## THE TASK:
Stopping right after the line with "(325, 289) = (488, 329): blue", please reproduce the material below exactly from its first line.

## SUPPLIED RECORDS:
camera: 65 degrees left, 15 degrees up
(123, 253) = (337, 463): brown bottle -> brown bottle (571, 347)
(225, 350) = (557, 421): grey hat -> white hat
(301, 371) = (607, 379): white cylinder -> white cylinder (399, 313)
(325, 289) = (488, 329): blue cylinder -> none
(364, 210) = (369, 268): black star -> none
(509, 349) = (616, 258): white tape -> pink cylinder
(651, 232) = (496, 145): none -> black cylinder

## EXPECTED ANSWER:
camera: 65 degrees left, 15 degrees up
(123, 253) = (337, 463): brown bottle -> brown bottle (571, 347)
(225, 350) = (557, 421): grey hat -> white hat
(301, 371) = (607, 379): white cylinder -> white cylinder (399, 313)
(325, 289) = (488, 329): blue cylinder -> none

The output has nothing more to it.